Available records:
BEGIN

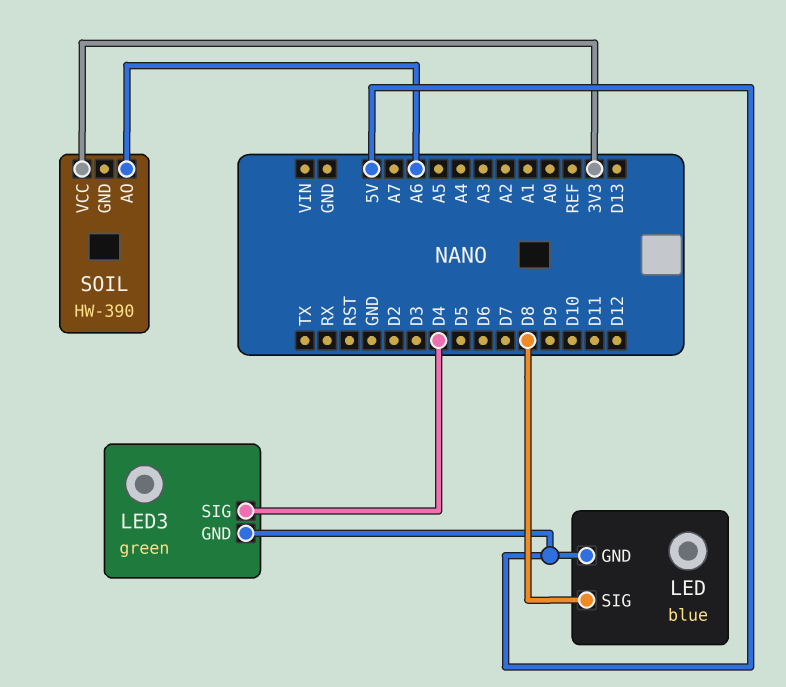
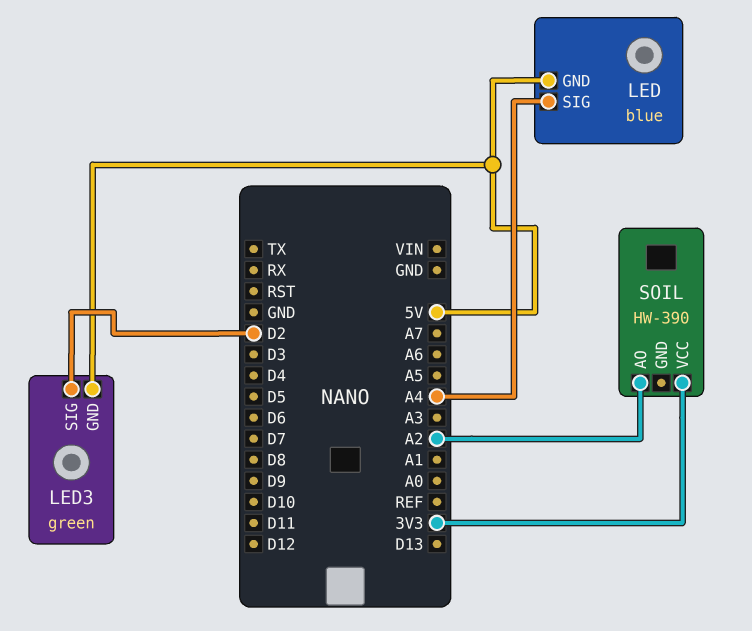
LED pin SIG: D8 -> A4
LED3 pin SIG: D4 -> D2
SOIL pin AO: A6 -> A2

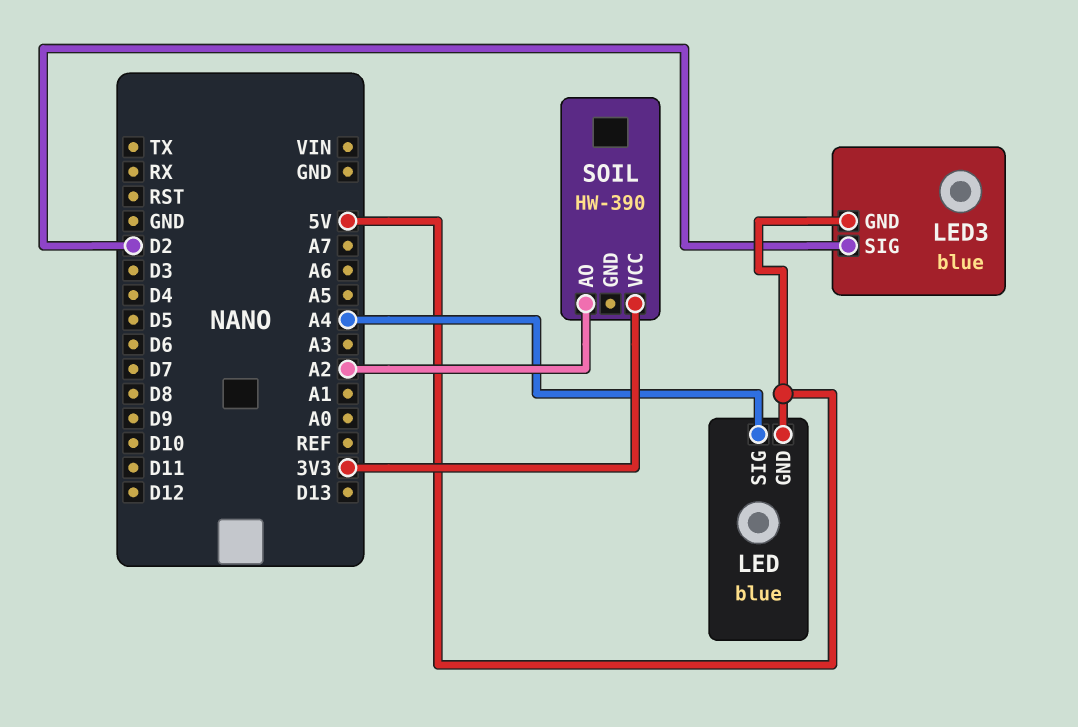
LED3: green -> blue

END
BEGIN

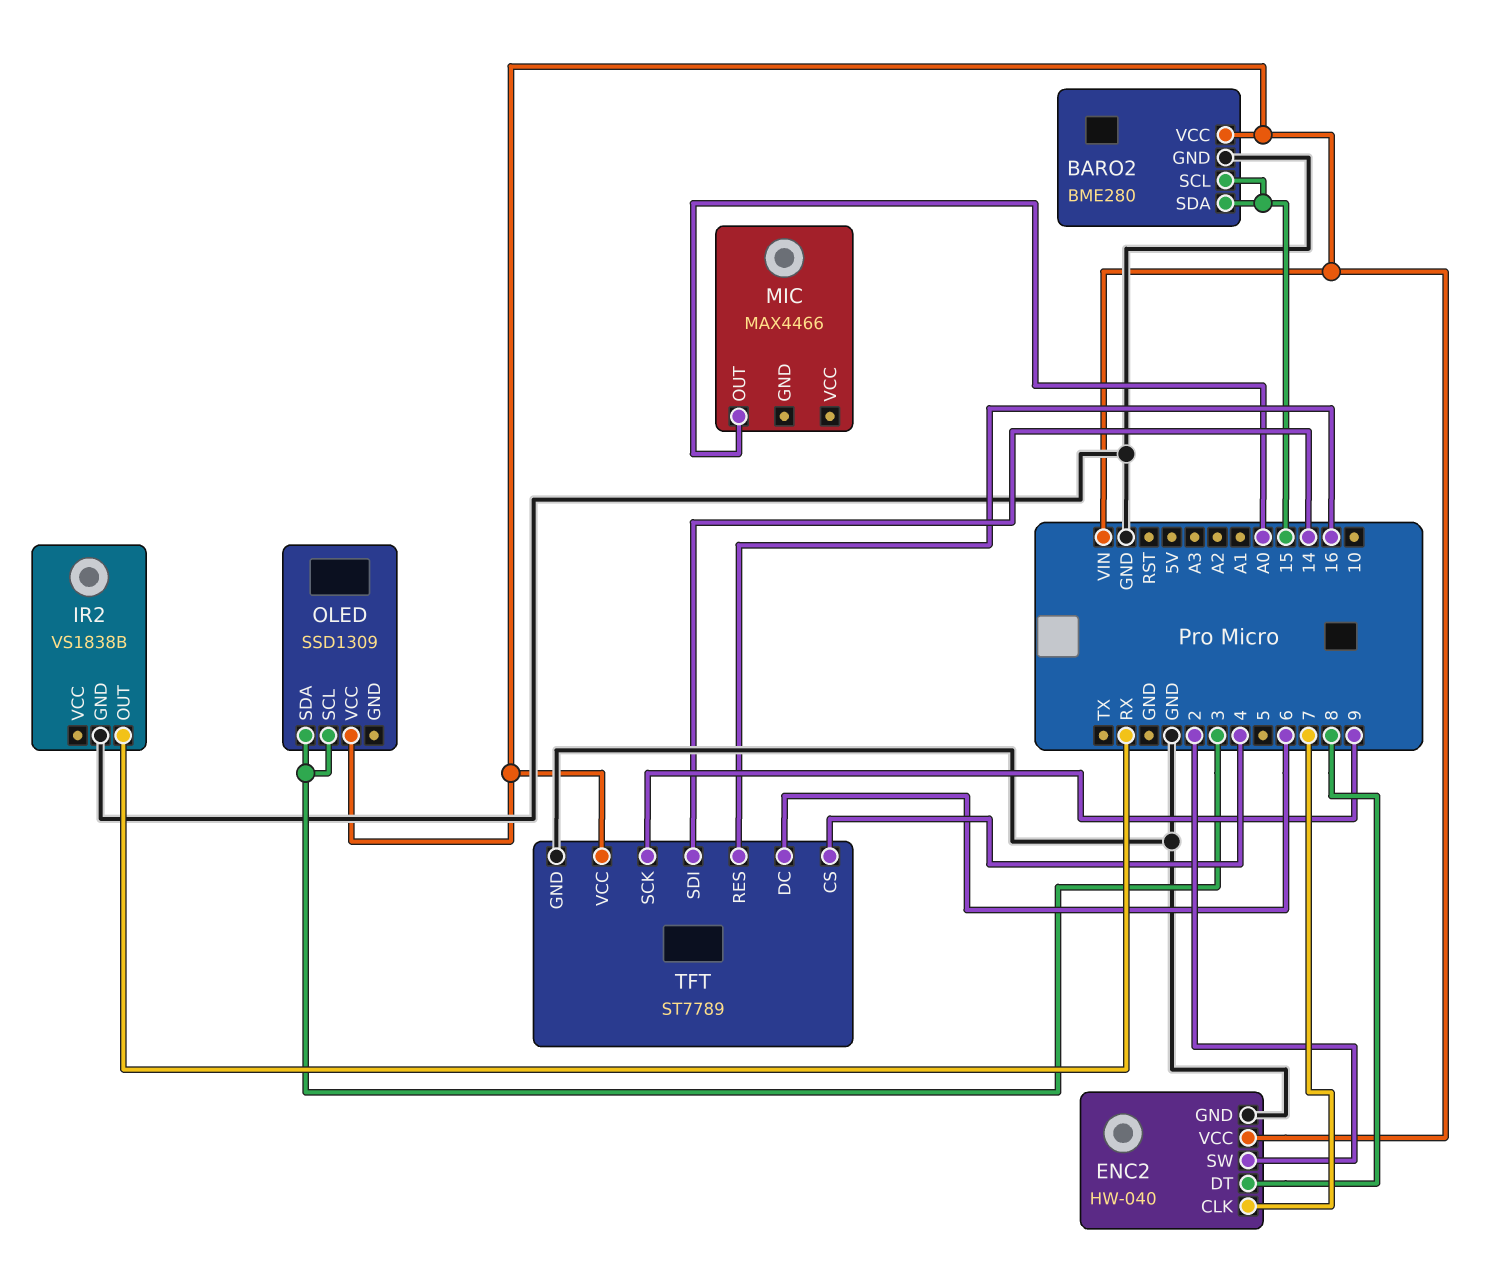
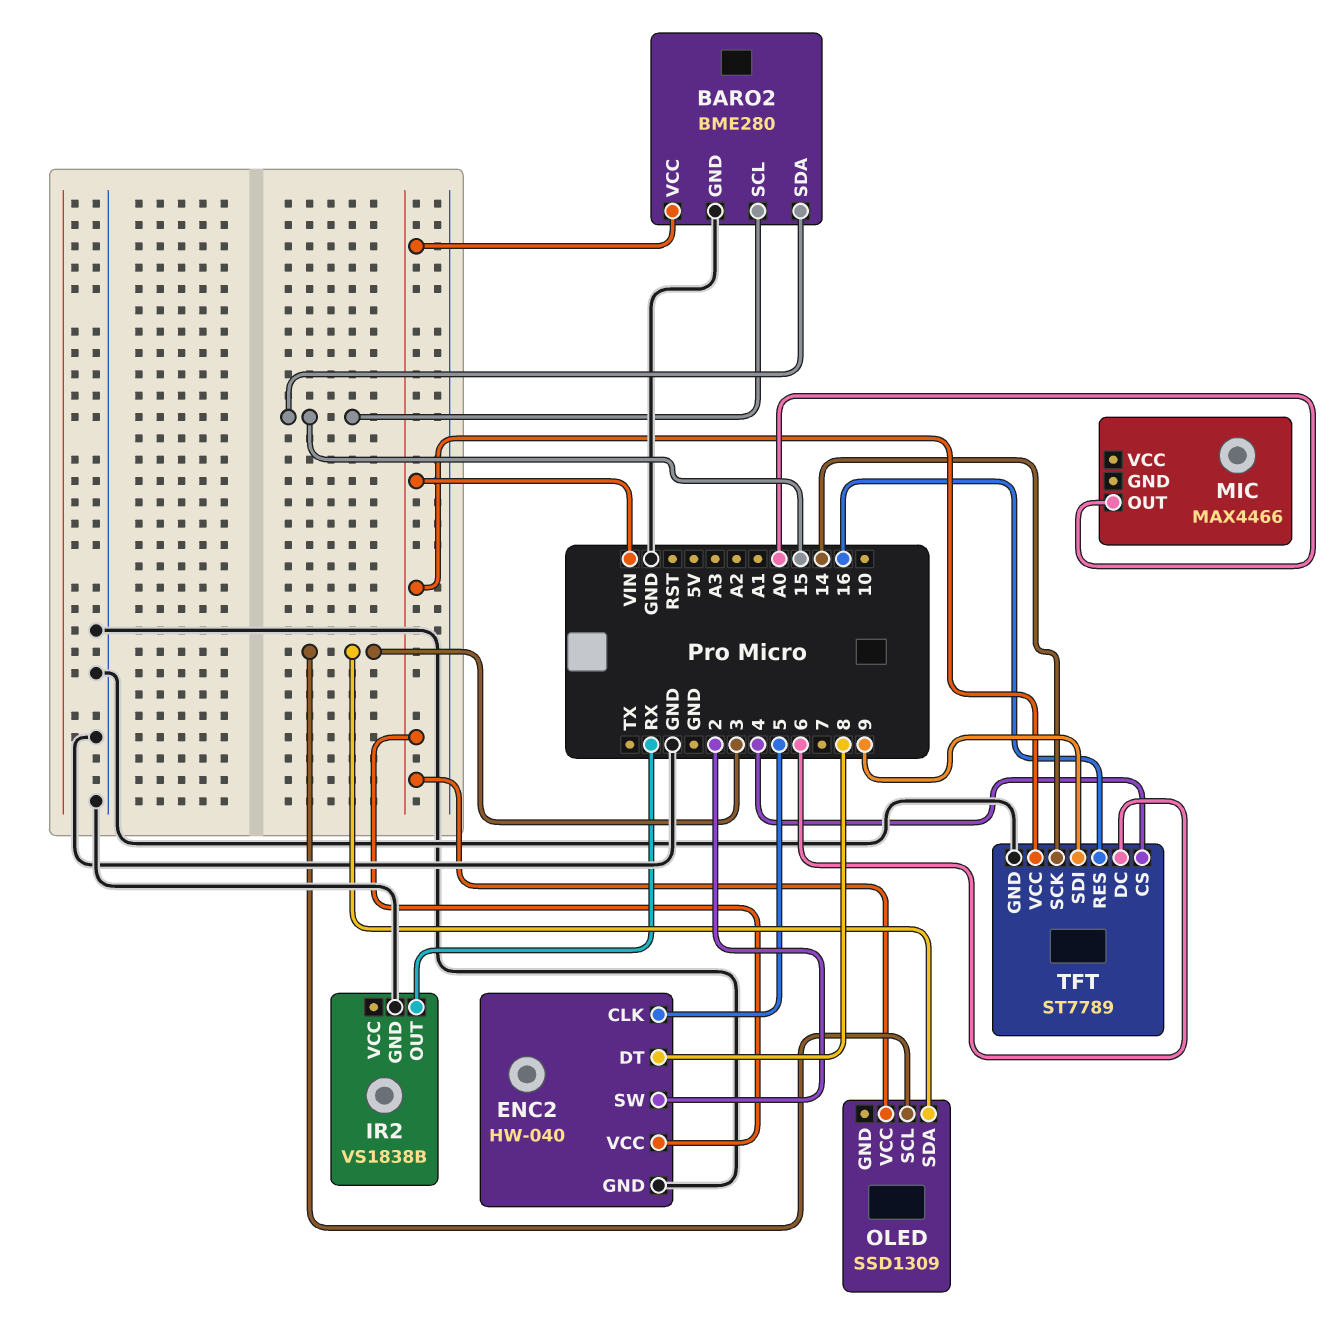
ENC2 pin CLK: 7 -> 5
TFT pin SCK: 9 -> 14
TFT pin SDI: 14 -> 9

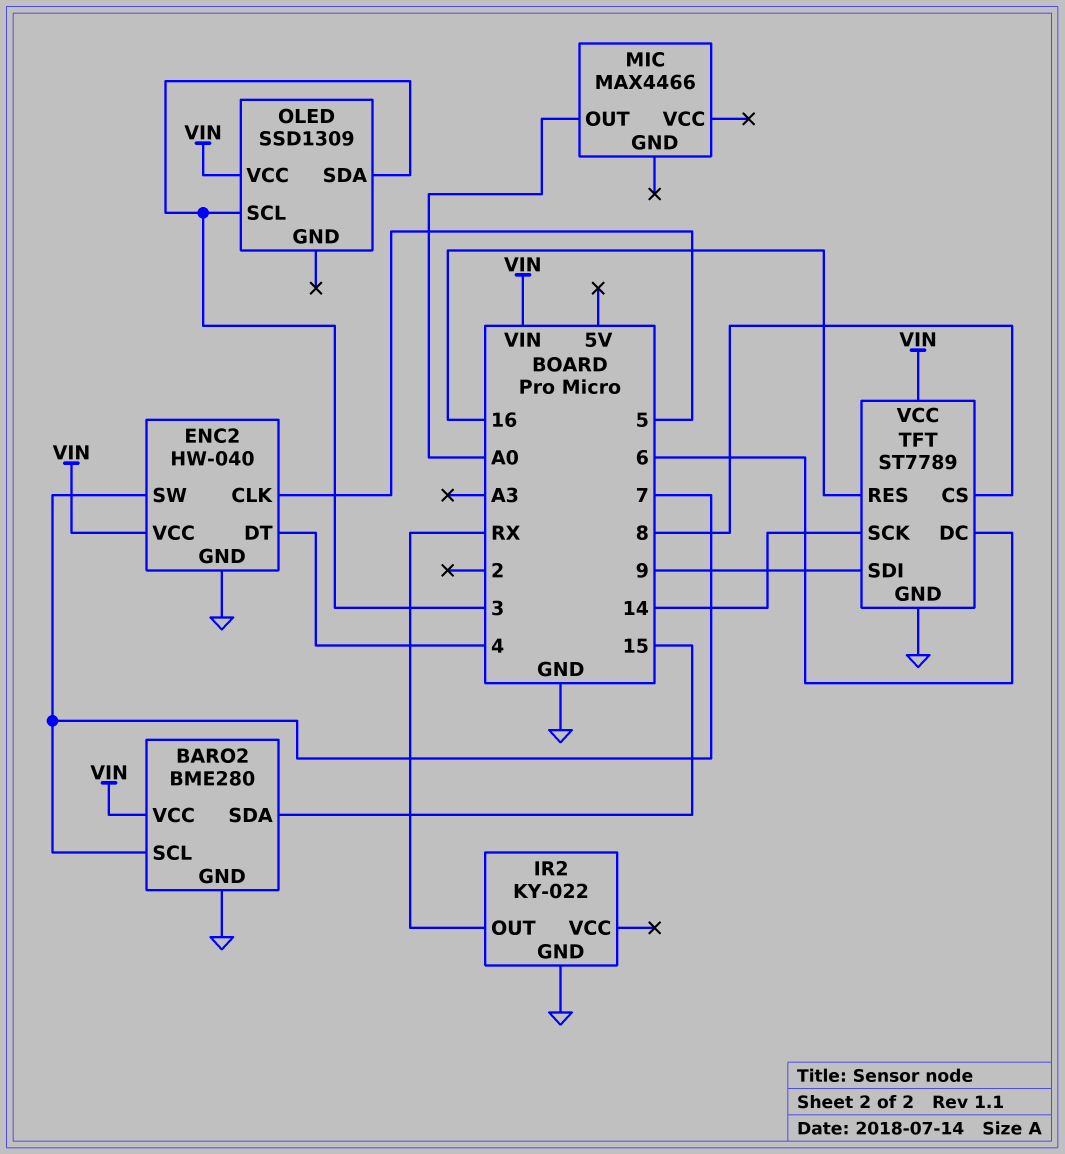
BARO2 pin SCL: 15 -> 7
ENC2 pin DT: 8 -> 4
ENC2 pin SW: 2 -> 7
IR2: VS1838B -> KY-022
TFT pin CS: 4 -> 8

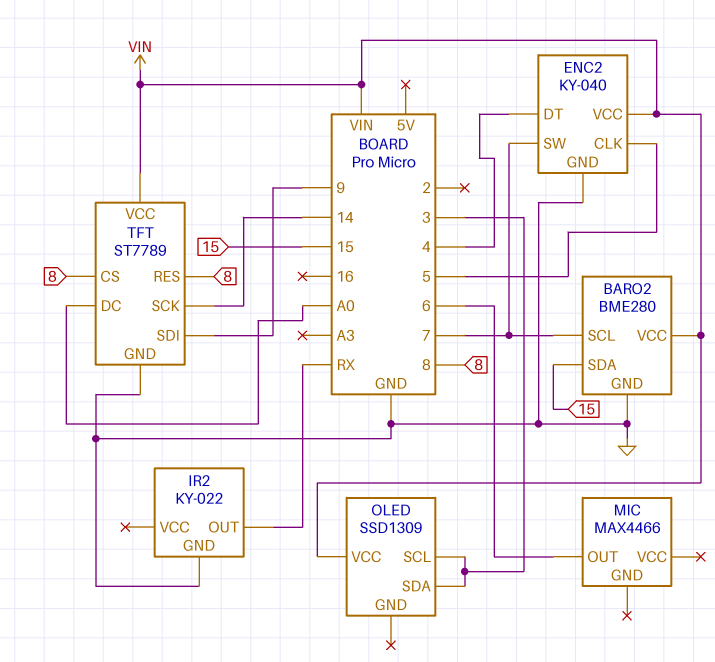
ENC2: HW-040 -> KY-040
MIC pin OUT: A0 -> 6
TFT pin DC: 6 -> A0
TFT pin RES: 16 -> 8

END

Assignment: Look back over the records above. Reproduce exactly everything from the line with "LED pin SIG: D8 -> A4" down to the line with "LED3: green -> blue", inclusive, and leave the pictures out.

Answer box:
LED pin SIG: D8 -> A4
LED3 pin SIG: D4 -> D2
SOIL pin AO: A6 -> A2

LED3: green -> blue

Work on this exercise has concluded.